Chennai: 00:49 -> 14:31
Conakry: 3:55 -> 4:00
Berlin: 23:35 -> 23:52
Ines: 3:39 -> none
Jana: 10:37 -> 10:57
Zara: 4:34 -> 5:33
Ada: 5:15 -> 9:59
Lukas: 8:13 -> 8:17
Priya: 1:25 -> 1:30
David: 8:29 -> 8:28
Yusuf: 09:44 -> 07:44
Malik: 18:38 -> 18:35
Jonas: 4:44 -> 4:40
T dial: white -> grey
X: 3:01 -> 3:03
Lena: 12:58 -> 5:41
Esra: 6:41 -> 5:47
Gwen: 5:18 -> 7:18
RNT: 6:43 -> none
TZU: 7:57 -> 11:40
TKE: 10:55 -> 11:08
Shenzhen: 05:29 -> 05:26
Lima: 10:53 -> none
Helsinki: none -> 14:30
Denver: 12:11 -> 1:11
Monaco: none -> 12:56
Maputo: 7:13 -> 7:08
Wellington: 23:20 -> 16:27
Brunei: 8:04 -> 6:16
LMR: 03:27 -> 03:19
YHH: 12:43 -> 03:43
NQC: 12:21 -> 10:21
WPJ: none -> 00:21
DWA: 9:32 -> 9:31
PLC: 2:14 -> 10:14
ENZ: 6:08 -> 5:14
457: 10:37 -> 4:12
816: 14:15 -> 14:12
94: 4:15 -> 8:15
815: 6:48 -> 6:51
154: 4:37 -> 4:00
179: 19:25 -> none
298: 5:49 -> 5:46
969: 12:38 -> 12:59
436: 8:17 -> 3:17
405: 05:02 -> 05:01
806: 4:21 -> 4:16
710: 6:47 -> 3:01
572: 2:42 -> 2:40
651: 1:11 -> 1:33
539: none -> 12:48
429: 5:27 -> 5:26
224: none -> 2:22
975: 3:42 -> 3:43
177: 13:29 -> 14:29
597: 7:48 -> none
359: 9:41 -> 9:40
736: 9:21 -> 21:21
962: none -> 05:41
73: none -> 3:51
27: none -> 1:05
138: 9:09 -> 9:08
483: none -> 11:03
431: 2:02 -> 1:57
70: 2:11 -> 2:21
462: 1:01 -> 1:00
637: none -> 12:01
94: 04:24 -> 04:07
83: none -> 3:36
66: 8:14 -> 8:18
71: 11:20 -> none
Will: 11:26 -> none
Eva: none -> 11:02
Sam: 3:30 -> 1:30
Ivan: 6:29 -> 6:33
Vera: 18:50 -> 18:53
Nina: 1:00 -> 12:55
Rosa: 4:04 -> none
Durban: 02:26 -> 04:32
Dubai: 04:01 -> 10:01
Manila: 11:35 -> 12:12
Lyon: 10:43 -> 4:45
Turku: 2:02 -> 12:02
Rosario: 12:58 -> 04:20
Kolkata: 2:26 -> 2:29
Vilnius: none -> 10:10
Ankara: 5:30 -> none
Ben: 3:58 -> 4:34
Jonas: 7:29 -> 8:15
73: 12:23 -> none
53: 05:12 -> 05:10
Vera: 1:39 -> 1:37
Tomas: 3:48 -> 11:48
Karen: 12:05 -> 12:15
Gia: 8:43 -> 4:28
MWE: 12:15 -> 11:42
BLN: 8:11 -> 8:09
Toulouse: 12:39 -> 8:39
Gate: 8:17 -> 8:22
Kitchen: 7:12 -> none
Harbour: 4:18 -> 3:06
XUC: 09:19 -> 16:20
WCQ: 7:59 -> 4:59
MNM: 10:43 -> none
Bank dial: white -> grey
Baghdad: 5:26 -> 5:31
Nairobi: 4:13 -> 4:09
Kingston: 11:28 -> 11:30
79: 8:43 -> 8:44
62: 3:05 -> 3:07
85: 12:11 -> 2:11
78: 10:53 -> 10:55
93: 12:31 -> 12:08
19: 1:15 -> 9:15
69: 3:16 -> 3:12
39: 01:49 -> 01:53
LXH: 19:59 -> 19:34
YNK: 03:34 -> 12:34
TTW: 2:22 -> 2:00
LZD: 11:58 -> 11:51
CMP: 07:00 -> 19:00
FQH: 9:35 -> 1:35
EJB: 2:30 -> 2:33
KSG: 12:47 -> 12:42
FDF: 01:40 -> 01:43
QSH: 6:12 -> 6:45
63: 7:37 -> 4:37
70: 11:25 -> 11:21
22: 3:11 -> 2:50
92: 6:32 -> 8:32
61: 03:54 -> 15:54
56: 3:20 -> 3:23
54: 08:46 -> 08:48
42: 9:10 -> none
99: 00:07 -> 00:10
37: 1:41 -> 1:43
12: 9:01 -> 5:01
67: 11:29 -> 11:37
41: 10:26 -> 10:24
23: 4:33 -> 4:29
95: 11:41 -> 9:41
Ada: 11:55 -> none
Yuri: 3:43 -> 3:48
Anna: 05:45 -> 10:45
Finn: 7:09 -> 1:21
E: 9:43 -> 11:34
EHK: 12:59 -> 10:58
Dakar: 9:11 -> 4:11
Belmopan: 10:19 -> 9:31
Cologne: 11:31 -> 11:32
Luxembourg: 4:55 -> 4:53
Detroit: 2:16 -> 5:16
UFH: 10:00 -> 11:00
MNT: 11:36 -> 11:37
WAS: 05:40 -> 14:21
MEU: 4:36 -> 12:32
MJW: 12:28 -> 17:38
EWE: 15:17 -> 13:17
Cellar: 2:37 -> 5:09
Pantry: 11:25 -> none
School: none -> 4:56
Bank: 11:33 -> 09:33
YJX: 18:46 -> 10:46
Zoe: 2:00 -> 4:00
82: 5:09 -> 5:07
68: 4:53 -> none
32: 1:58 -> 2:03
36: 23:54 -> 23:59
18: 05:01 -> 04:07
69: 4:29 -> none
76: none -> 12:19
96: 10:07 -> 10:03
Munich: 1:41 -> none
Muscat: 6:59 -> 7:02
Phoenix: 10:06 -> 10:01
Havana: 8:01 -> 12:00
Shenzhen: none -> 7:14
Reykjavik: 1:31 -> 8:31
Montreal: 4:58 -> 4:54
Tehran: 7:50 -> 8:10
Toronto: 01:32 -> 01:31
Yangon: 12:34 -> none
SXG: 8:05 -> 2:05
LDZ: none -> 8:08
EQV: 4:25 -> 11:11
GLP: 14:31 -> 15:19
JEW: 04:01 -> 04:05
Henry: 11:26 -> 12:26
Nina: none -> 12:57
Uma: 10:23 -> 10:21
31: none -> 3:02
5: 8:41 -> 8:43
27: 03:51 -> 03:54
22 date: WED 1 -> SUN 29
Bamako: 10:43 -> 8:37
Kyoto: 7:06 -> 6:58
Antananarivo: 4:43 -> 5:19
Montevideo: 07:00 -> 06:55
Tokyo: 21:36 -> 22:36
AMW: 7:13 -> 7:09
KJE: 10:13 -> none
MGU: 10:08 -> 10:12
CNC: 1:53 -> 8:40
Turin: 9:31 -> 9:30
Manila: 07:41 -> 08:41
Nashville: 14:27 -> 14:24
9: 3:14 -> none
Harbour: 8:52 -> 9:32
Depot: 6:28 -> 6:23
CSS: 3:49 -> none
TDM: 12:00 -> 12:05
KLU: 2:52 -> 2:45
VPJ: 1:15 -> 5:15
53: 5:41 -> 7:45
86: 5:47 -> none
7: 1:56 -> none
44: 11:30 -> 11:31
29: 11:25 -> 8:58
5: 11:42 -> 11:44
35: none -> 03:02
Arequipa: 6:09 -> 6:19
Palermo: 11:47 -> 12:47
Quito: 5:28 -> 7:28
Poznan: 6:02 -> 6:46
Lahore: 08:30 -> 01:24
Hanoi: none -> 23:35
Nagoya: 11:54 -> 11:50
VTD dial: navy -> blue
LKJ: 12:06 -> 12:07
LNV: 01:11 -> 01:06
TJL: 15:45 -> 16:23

_WHAT IS BEING ASKED_
Please arrange the records from the start through the line containing "Gia: 8:43 -> 4:28" as a numbered list, leaving out blank lines.

_SOLUTION TO THE PROBLEM_
1. Chennai: 00:49 -> 14:31
2. Conakry: 3:55 -> 4:00
3. Berlin: 23:35 -> 23:52
4. Ines: 3:39 -> none
5. Jana: 10:37 -> 10:57
6. Zara: 4:34 -> 5:33
7. Ada: 5:15 -> 9:59
8. Lukas: 8:13 -> 8:17
9. Priya: 1:25 -> 1:30
10. David: 8:29 -> 8:28
11. Yusuf: 09:44 -> 07:44
12. Malik: 18:38 -> 18:35
13. Jonas: 4:44 -> 4:40
14. T dial: white -> grey
15. X: 3:01 -> 3:03
16. Lena: 12:58 -> 5:41
17. Esra: 6:41 -> 5:47
18. Gwen: 5:18 -> 7:18
19. RNT: 6:43 -> none
20. TZU: 7:57 -> 11:40
21. TKE: 10:55 -> 11:08
22. Shenzhen: 05:29 -> 05:26
23. Lima: 10:53 -> none
24. Helsinki: none -> 14:30
25. Denver: 12:11 -> 1:11
26. Monaco: none -> 12:56
27. Maputo: 7:13 -> 7:08
28. Wellington: 23:20 -> 16:27
29. Brunei: 8:04 -> 6:16
30. LMR: 03:27 -> 03:19
31. YHH: 12:43 -> 03:43
32. NQC: 12:21 -> 10:21
33. WPJ: none -> 00:21
34. DWA: 9:32 -> 9:31
35. PLC: 2:14 -> 10:14
36. ENZ: 6:08 -> 5:14
37. 457: 10:37 -> 4:12
38. 816: 14:15 -> 14:12
39. 94: 4:15 -> 8:15
40. 815: 6:48 -> 6:51
41. 154: 4:37 -> 4:00
42. 179: 19:25 -> none
43. 298: 5:49 -> 5:46
44. 969: 12:38 -> 12:59
45. 436: 8:17 -> 3:17
46. 405: 05:02 -> 05:01
47. 806: 4:21 -> 4:16
48. 710: 6:47 -> 3:01
49. 572: 2:42 -> 2:40
50. 651: 1:11 -> 1:33
51. 539: none -> 12:48
52. 429: 5:27 -> 5:26
53. 224: none -> 2:22
54. 975: 3:42 -> 3:43
55. 177: 13:29 -> 14:29
56. 597: 7:48 -> none
57. 359: 9:41 -> 9:40
58. 736: 9:21 -> 21:21
59. 962: none -> 05:41
60. 73: none -> 3:51
61. 27: none -> 1:05
62. 138: 9:09 -> 9:08
63. 483: none -> 11:03
64. 431: 2:02 -> 1:57
65. 70: 2:11 -> 2:21
66. 462: 1:01 -> 1:00
67. 637: none -> 12:01
68. 94: 04:24 -> 04:07
69. 83: none -> 3:36
70. 66: 8:14 -> 8:18
71. 71: 11:20 -> none
72. Will: 11:26 -> none
73. Eva: none -> 11:02
74. Sam: 3:30 -> 1:30
75. Ivan: 6:29 -> 6:33
76. Vera: 18:50 -> 18:53
77. Nina: 1:00 -> 12:55
78. Rosa: 4:04 -> none
79. Durban: 02:26 -> 04:32
80. Dubai: 04:01 -> 10:01
81. Manila: 11:35 -> 12:12
82. Lyon: 10:43 -> 4:45
83. Turku: 2:02 -> 12:02
84. Rosario: 12:58 -> 04:20
85. Kolkata: 2:26 -> 2:29
86. Vilnius: none -> 10:10
87. Ankara: 5:30 -> none
88. Ben: 3:58 -> 4:34
89. Jonas: 7:29 -> 8:15
90. 73: 12:23 -> none
91. 53: 05:12 -> 05:10
92. Vera: 1:39 -> 1:37
93. Tomas: 3:48 -> 11:48
94. Karen: 12:05 -> 12:15
95. Gia: 8:43 -> 4:28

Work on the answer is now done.